→ Problem to solve
Needed from the data below: every line from the one with "camera: 20 degrees right, 5 degrees up" up to and including the one with "(565, 377) = (614, 266): red", repeated exactly and with nothing else.

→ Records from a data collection
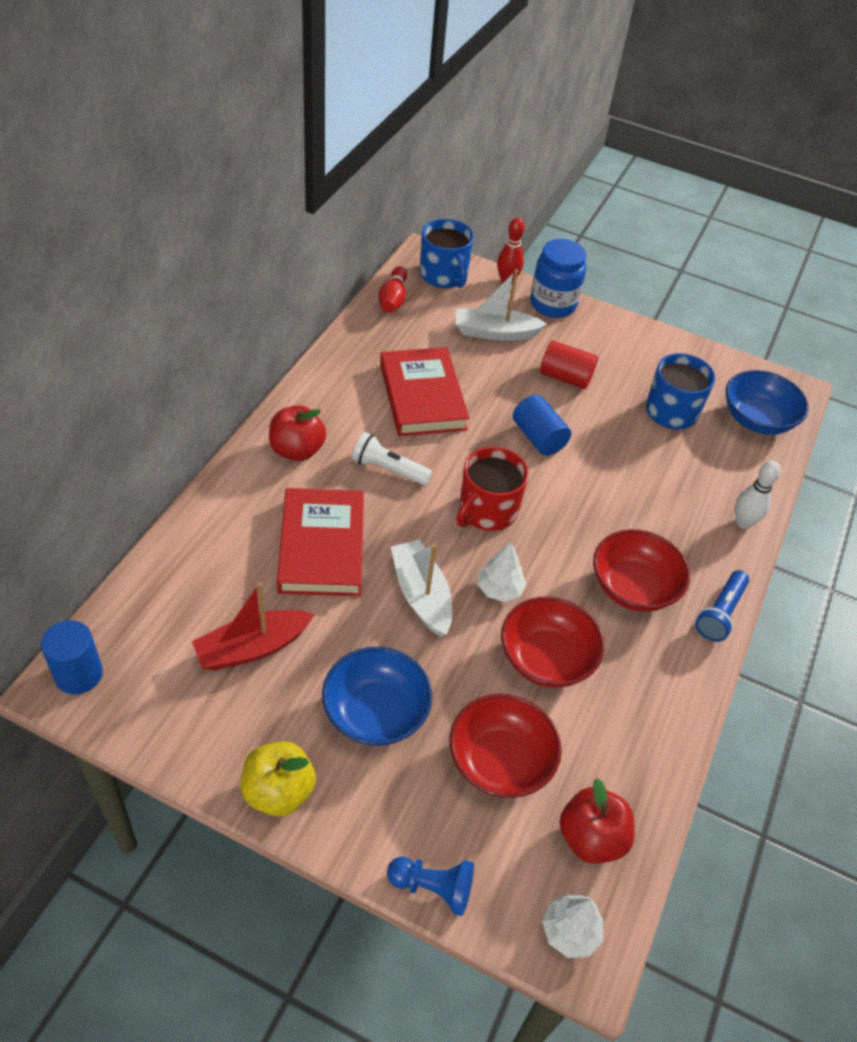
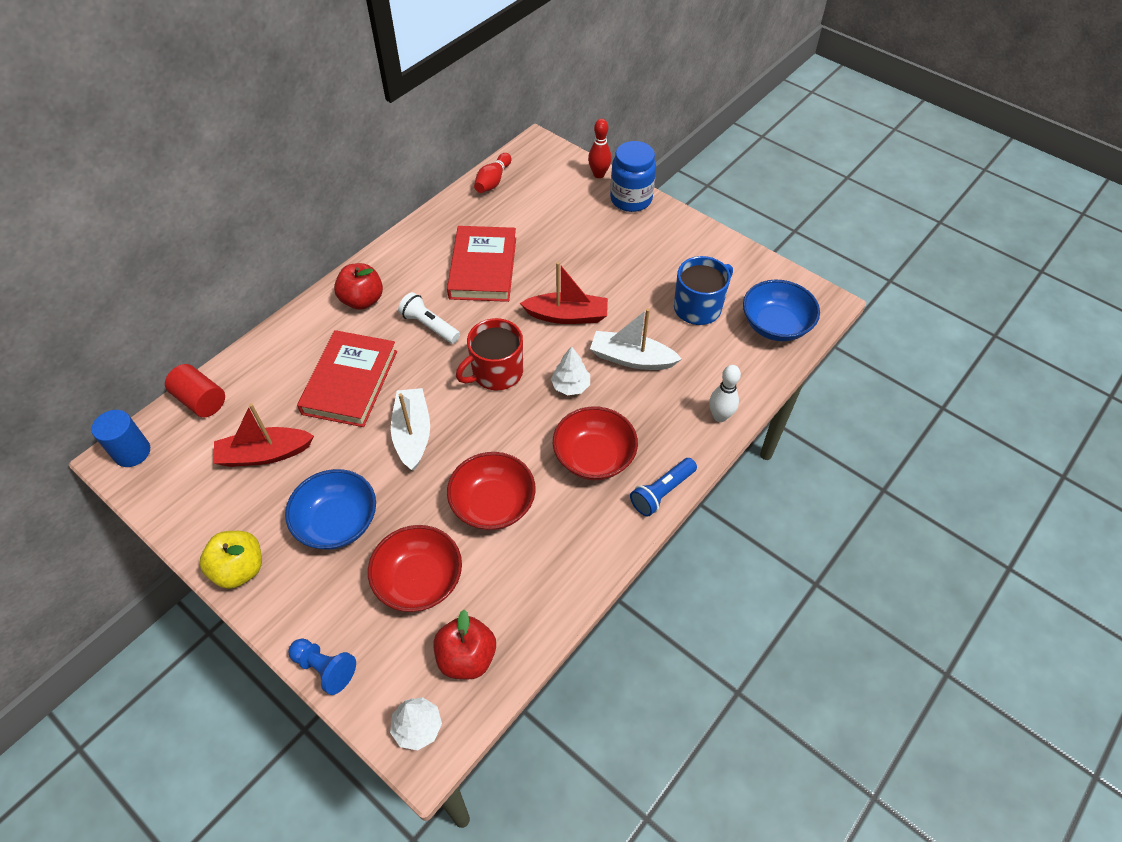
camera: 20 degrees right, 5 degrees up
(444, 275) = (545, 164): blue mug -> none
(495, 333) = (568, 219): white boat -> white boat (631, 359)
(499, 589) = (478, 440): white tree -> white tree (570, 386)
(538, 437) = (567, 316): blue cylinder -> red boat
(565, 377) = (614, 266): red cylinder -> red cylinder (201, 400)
---
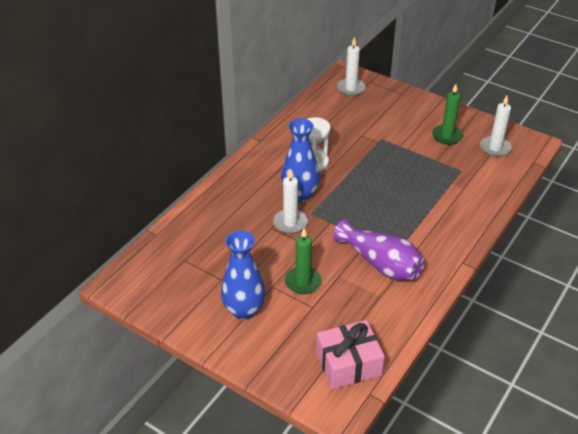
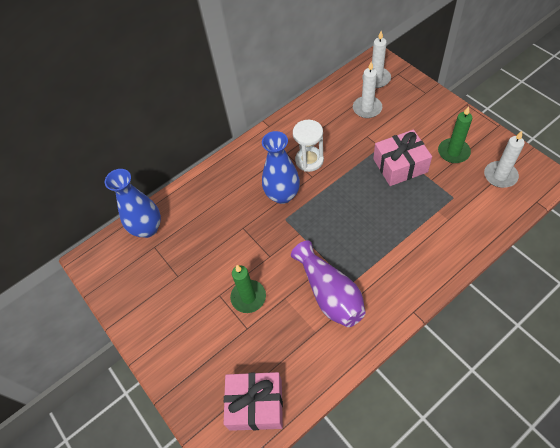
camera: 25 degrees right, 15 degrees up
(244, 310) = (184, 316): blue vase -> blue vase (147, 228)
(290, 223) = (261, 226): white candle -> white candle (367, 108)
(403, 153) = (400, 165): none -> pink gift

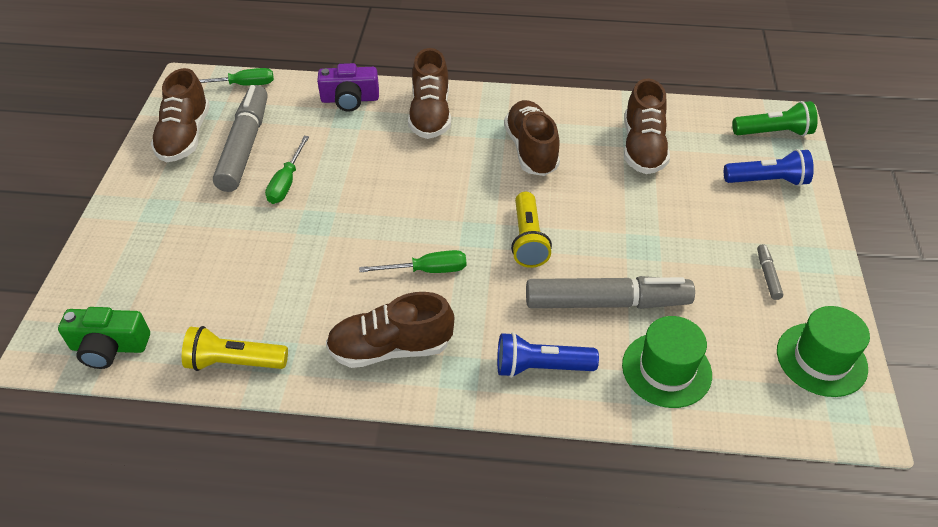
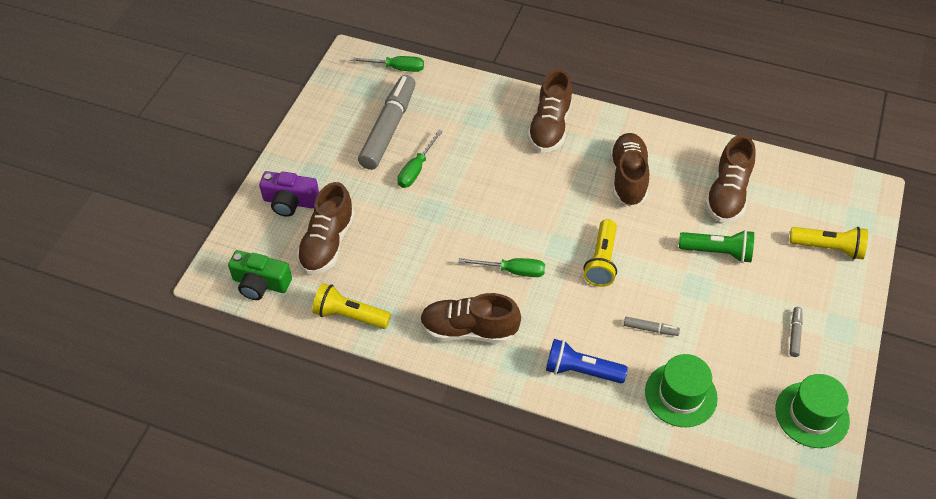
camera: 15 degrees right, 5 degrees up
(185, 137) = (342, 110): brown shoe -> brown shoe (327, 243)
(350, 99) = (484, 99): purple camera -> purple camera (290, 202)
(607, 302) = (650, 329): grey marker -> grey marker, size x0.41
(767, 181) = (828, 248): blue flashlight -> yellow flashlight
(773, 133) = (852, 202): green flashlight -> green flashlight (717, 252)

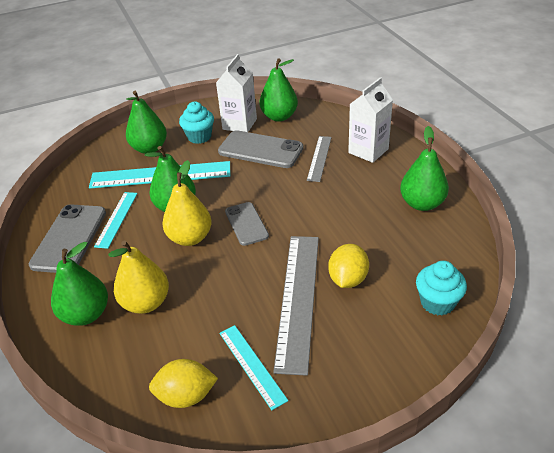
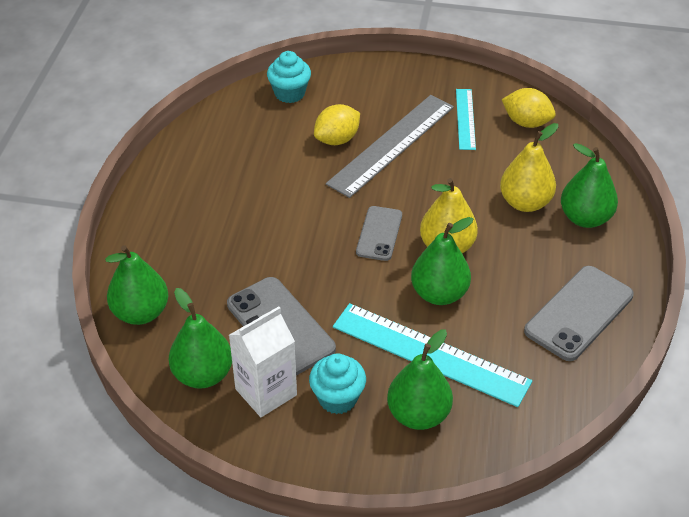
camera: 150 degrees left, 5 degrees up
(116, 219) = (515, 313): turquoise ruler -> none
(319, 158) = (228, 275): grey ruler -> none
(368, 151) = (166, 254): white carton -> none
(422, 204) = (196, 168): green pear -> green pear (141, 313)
---
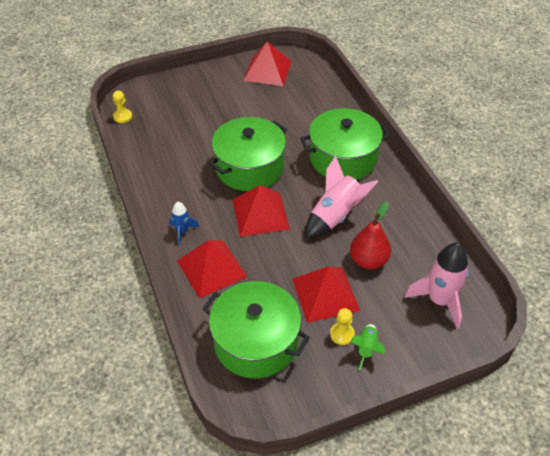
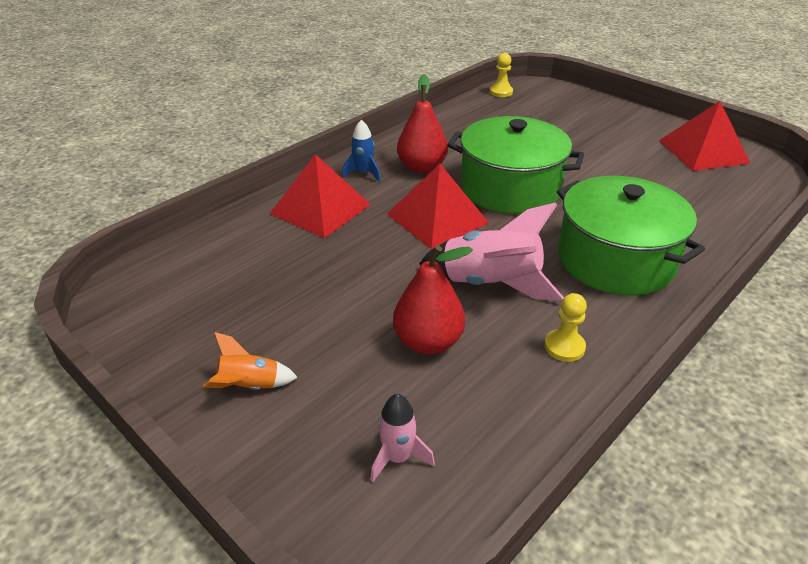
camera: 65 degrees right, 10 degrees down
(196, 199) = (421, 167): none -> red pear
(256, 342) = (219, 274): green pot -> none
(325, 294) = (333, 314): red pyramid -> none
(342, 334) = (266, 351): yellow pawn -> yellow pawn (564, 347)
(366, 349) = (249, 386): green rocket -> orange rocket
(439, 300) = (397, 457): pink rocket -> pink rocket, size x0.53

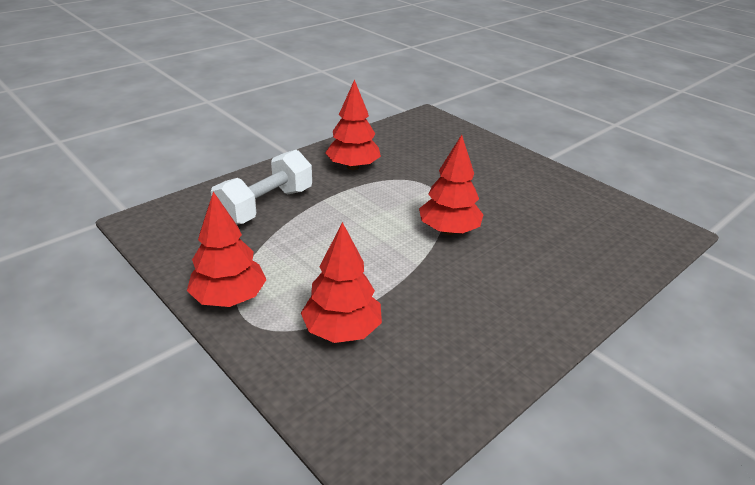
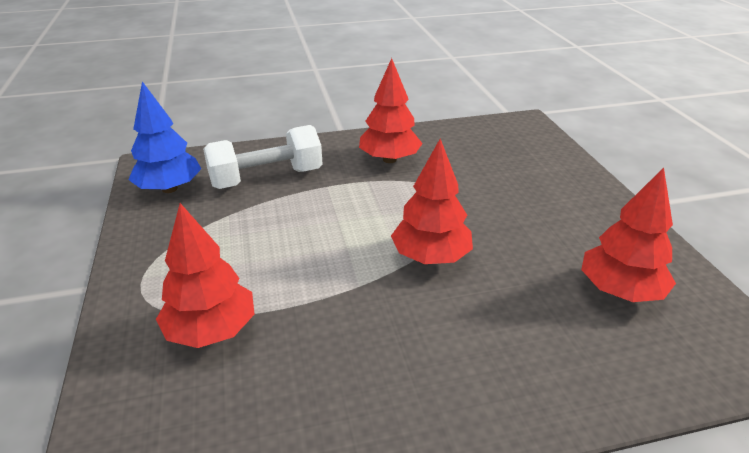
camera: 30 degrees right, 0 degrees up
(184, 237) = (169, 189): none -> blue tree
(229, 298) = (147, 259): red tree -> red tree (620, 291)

→ Answer to the exercise
camera: 20 degrees right, 5 degrees up
(444, 275) = (545, 164): blue mug -> none
(495, 333) = (568, 219): white boat -> white boat (631, 359)
(499, 589) = (478, 440): white tree -> white tree (570, 386)
(538, 437) = (567, 316): blue cylinder -> red boat
(565, 377) = (614, 266): red cylinder -> red cylinder (201, 400)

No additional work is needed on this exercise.